# Task item
Please give again, exactly, every line of the material from the one containing "purple capsule: 11 -> 9" to the end, including both of those lines.

-*-*-

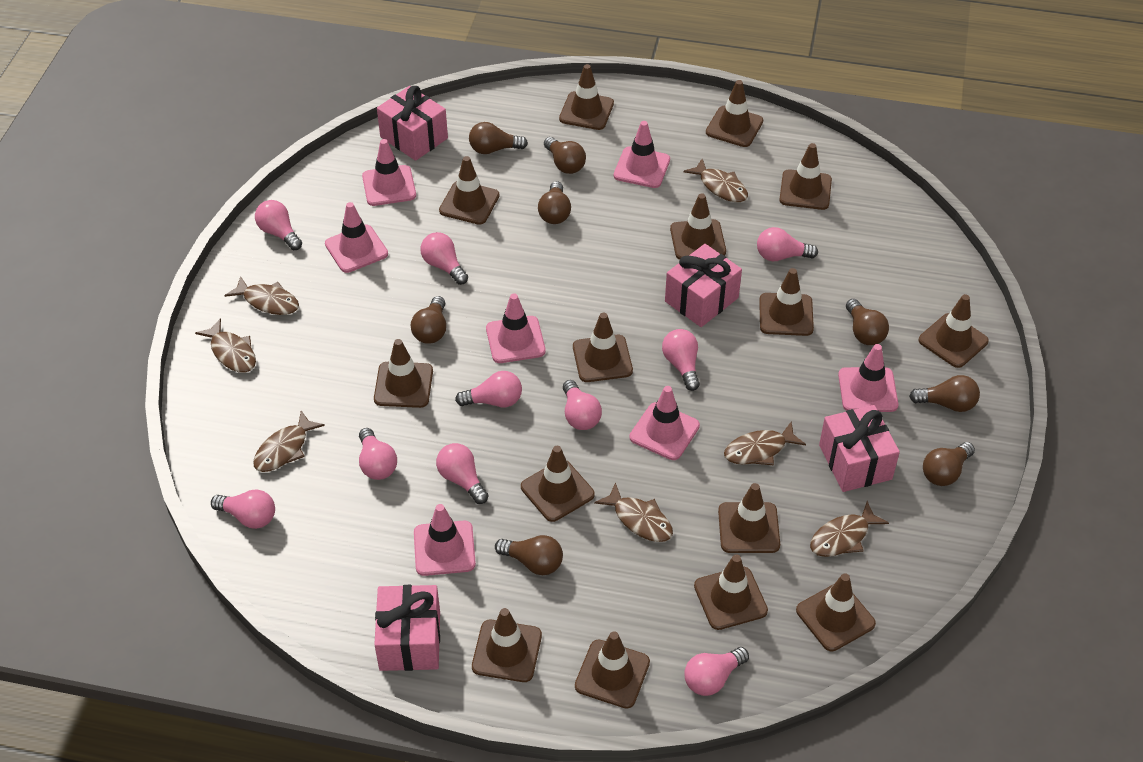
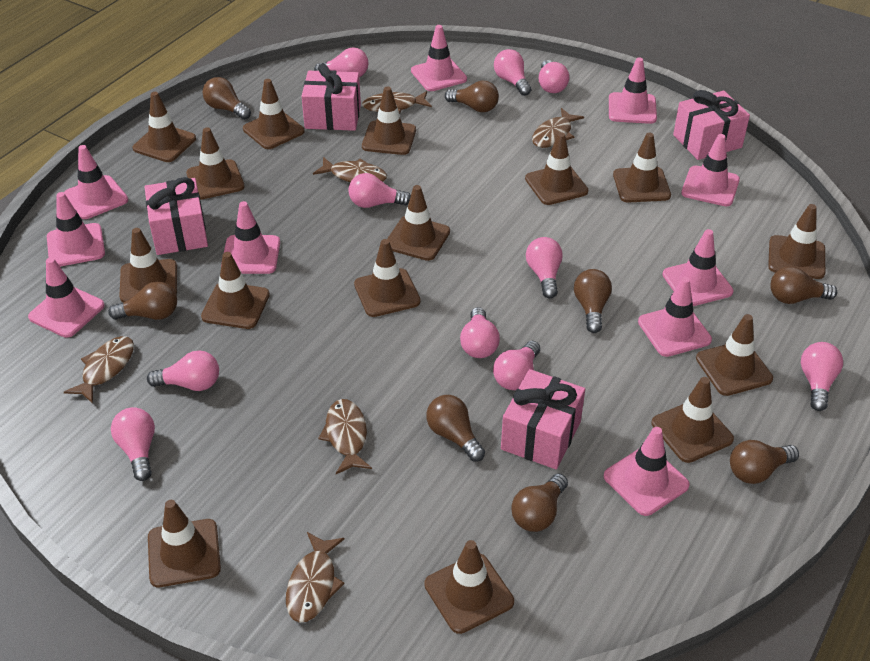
brown fish: 7 -> 6
pink traffic cone: 7 -> 10

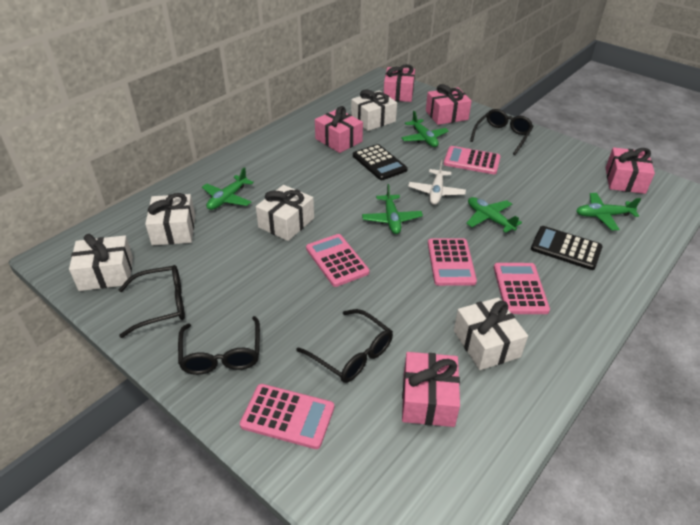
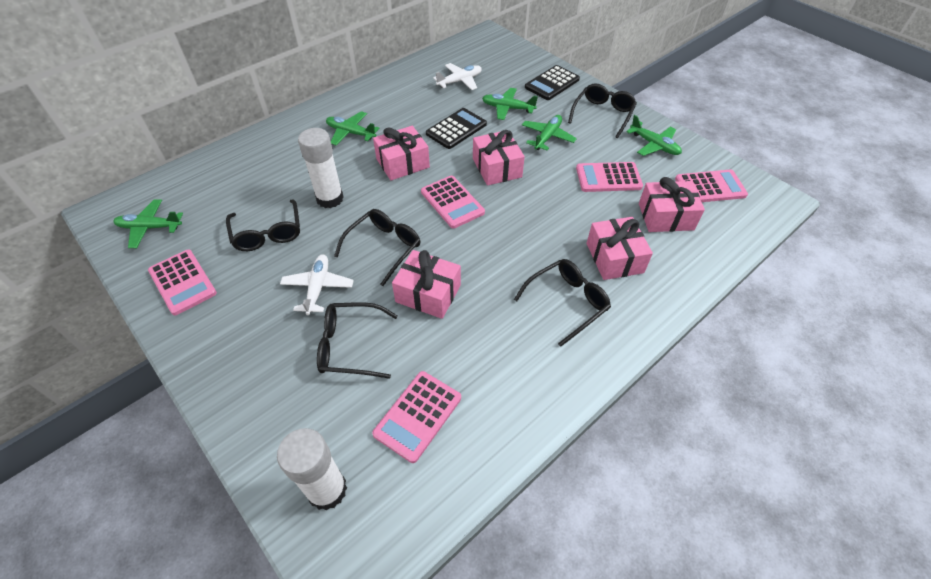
black glasses: 4 -> 5
white gift: 5 -> 0
white glue stick: 0 -> 2
white plane: 1 -> 2

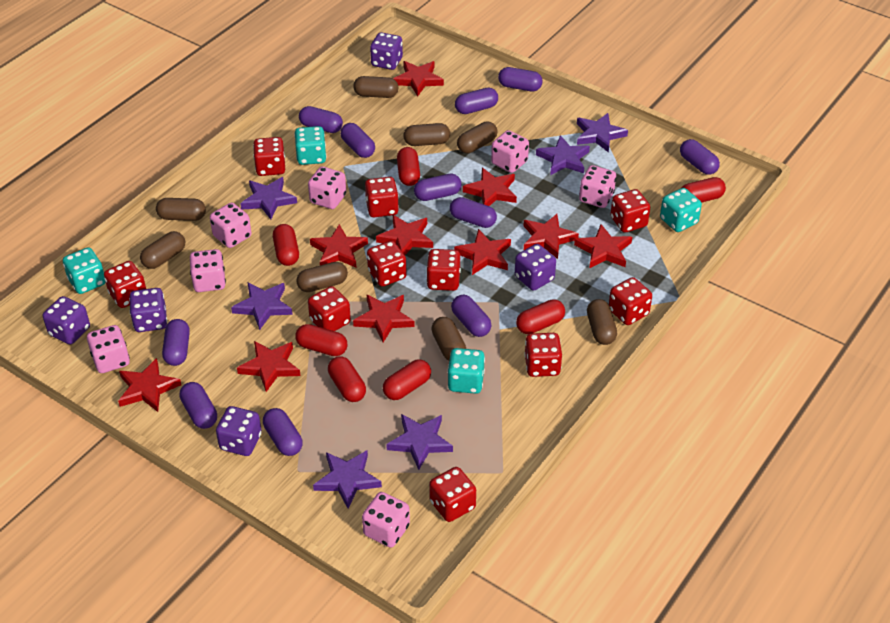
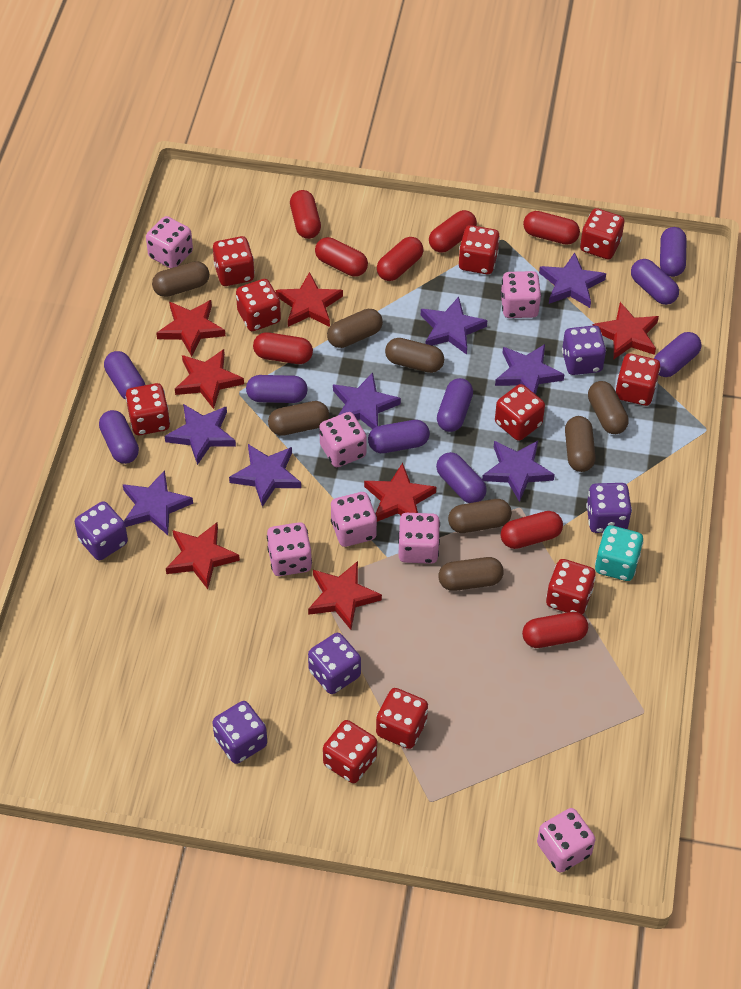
purple capsule: 11 -> 9
purple star: 6 -> 8
red capsule: 7 -> 8
red star: 10 -> 7
turquoise dice: 4 -> 1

-*-*-

# Task result
purple capsule: 11 -> 9
purple star: 6 -> 8
red capsule: 7 -> 8
red star: 10 -> 7
turquoise dice: 4 -> 1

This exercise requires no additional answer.